Your assignment: Locate each line with the string "domino" in the listing below and copy it.

Source material:
-.-.-

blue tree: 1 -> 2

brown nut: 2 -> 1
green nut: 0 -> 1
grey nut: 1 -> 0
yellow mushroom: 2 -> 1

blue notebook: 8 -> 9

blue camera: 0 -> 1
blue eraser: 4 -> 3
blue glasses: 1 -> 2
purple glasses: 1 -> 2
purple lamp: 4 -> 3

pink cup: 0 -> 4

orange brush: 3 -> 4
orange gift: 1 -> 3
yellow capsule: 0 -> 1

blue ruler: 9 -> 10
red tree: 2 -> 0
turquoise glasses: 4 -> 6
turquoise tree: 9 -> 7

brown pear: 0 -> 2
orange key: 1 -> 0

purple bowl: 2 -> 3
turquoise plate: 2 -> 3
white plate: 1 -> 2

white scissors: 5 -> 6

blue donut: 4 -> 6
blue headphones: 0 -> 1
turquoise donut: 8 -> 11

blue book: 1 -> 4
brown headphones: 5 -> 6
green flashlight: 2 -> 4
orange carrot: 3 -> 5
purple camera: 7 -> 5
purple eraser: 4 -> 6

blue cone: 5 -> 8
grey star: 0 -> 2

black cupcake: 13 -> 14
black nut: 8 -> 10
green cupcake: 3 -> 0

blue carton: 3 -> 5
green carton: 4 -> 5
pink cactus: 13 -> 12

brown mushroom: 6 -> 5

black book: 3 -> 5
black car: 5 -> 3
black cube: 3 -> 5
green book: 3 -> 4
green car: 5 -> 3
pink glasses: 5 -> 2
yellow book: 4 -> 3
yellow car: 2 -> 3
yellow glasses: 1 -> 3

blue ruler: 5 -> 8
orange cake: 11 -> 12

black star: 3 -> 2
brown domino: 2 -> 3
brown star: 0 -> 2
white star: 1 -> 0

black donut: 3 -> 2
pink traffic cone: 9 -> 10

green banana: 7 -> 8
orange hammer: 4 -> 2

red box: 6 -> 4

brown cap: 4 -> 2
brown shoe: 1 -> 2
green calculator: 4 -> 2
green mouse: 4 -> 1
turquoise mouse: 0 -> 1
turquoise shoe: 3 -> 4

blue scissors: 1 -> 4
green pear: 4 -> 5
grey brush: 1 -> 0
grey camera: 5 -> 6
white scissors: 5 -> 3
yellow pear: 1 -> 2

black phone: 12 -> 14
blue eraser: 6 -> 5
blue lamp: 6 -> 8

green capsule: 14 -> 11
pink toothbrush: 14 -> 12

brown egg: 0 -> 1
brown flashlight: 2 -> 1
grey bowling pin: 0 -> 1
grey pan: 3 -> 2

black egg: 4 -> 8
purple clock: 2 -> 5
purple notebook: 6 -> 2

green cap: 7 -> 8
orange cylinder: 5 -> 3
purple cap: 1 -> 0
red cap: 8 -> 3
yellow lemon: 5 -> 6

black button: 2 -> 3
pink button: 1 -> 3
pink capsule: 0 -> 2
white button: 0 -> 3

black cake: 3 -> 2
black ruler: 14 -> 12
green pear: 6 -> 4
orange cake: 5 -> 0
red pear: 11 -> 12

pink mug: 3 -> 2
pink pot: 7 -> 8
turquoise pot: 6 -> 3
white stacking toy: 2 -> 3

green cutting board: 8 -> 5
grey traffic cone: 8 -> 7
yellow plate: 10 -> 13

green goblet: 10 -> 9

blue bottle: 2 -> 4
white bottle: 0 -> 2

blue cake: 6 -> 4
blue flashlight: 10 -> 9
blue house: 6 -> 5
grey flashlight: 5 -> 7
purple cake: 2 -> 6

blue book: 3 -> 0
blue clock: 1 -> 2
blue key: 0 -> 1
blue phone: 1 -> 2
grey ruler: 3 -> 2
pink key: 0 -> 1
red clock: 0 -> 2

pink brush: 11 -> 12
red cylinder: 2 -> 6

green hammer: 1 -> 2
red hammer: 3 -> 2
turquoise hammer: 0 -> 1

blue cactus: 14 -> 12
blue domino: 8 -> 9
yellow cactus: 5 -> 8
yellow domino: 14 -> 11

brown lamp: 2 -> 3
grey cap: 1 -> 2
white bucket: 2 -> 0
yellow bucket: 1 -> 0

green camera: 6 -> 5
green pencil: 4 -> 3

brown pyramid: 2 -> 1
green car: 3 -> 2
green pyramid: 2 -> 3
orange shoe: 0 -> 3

-.-.-

Output below:
brown domino: 2 -> 3
blue domino: 8 -> 9
yellow domino: 14 -> 11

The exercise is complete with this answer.